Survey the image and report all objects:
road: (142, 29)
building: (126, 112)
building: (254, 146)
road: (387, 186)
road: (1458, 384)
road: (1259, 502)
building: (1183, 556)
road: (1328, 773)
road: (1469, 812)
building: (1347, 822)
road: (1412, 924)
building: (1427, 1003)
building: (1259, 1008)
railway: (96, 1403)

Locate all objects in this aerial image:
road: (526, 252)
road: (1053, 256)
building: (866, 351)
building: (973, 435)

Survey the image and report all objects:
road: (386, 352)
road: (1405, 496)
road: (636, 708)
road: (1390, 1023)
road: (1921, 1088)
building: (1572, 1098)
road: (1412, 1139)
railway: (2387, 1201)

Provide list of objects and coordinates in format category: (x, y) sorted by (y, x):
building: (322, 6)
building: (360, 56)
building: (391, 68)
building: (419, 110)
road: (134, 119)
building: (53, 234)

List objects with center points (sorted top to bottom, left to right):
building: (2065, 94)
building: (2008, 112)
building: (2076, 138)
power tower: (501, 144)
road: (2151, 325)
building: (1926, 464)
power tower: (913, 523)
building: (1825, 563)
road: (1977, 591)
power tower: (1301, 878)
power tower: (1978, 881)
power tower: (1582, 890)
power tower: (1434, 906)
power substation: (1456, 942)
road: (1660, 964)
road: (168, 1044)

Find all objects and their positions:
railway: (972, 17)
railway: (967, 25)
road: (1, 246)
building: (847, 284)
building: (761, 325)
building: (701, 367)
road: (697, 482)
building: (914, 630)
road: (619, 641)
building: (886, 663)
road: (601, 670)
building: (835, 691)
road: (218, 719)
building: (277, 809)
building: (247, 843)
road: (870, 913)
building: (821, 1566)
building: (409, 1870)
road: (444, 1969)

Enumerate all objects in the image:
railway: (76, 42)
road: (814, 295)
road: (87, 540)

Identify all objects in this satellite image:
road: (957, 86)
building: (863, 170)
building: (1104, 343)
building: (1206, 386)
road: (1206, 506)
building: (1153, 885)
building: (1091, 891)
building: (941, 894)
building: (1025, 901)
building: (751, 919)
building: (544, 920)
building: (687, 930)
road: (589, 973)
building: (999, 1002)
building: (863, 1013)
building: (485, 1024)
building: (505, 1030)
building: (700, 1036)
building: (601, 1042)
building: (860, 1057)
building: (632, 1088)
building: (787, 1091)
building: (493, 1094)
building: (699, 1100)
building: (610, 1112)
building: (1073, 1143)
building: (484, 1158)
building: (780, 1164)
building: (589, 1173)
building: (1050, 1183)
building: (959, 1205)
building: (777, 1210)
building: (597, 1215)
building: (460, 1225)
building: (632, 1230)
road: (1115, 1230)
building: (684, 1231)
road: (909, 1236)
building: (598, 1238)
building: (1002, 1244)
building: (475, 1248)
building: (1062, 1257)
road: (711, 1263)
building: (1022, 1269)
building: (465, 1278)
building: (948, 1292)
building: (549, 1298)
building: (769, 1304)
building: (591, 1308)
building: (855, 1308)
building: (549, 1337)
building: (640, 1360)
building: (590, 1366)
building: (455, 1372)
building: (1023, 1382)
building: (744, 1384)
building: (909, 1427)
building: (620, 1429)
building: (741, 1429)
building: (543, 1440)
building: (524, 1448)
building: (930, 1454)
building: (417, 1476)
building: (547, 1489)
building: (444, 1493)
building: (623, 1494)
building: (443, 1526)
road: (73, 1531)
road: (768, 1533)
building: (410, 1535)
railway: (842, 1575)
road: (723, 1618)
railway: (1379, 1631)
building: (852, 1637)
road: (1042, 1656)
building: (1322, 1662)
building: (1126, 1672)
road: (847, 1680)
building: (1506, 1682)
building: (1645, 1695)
----------------
Exercise directions => Could you return every line from the entries above in which the string "image" occurs?

Output for this exercise =>
Survey the image and report all objects:
Locate all objects in this aerial image:
Survey the image and report all objects:
Enumerate all objects in the image:
Identify all objects in this satellite image:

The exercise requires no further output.